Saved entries
▬▬▬▬▬▬

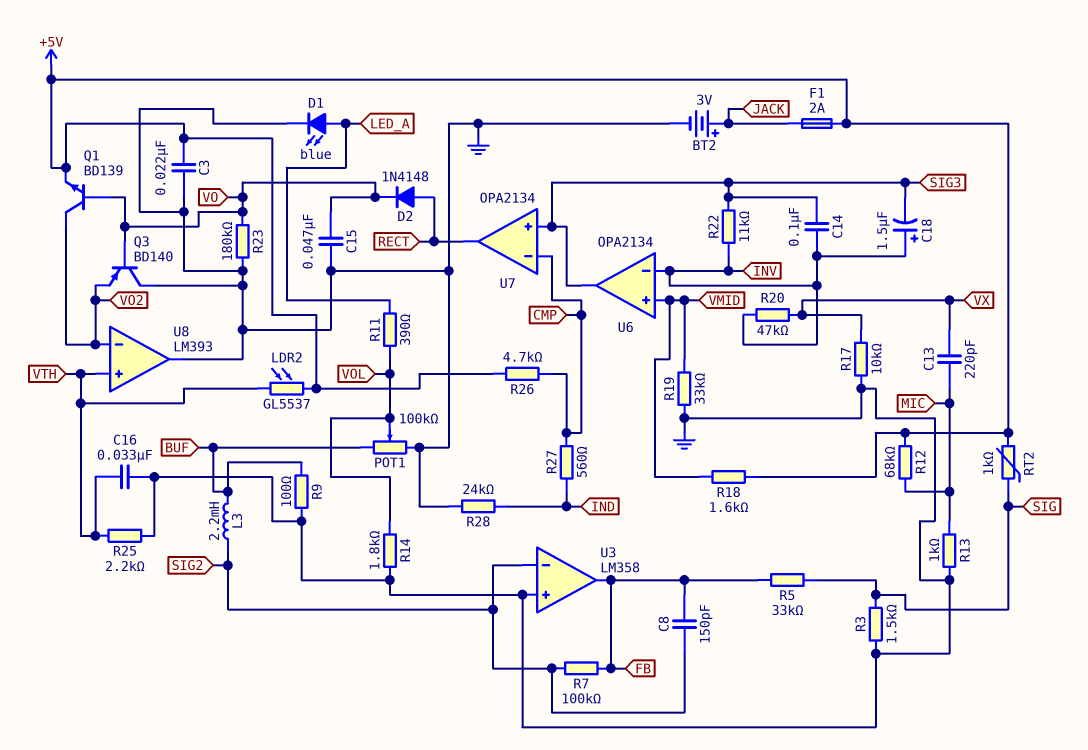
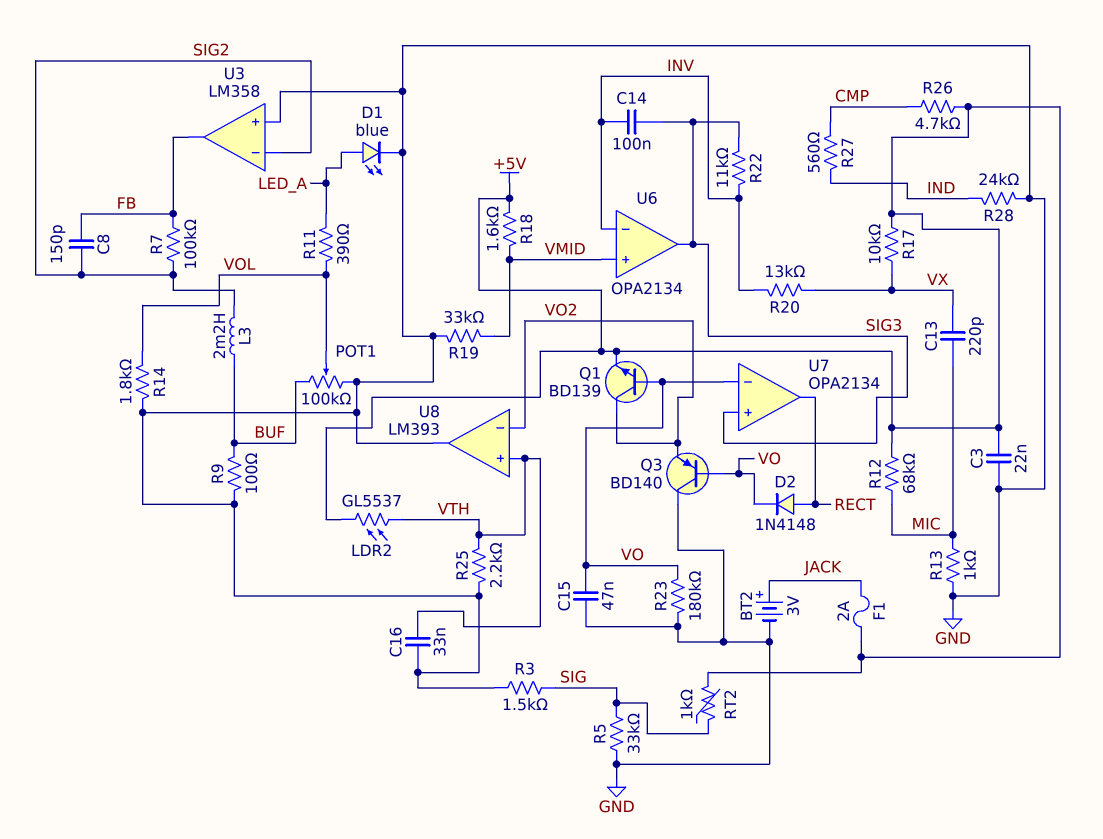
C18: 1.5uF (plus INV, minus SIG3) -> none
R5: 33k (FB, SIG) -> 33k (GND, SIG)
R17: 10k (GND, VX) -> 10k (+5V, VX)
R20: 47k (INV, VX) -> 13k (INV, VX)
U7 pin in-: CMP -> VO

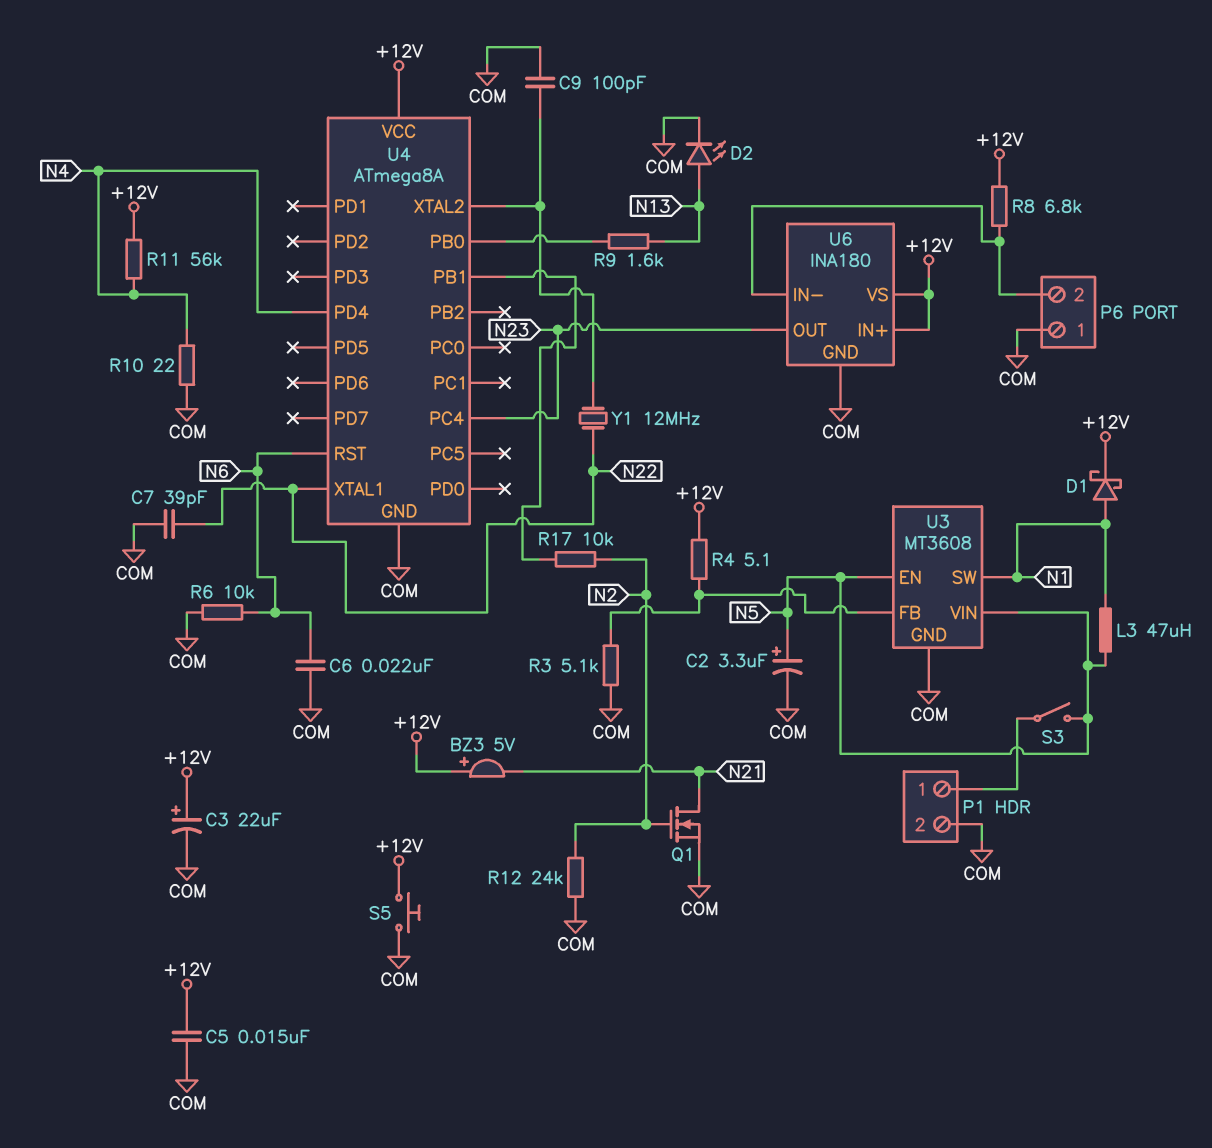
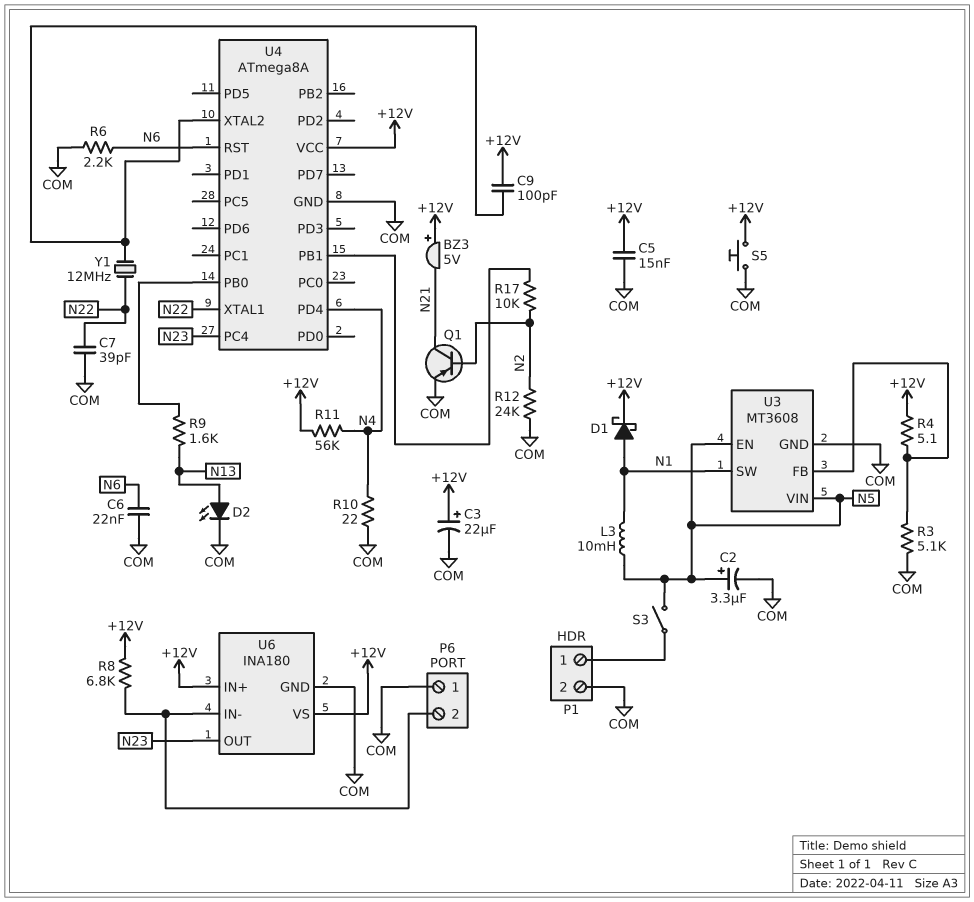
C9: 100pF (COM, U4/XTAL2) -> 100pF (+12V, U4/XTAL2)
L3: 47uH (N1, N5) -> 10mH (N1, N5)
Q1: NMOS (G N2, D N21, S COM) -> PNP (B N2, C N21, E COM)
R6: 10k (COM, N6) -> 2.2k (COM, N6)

▬▬▬▬▬▬

**Task brief**
Extract, word for word, every line from the one containing "U7 pin in-: CMP -> VO" to the end of the data above, both ends included, and leave out the pictures.

**Output of the task**
U7 pin in-: CMP -> VO

C9: 100pF (COM, U4/XTAL2) -> 100pF (+12V, U4/XTAL2)
L3: 47uH (N1, N5) -> 10mH (N1, N5)
Q1: NMOS (G N2, D N21, S COM) -> PNP (B N2, C N21, E COM)
R6: 10k (COM, N6) -> 2.2k (COM, N6)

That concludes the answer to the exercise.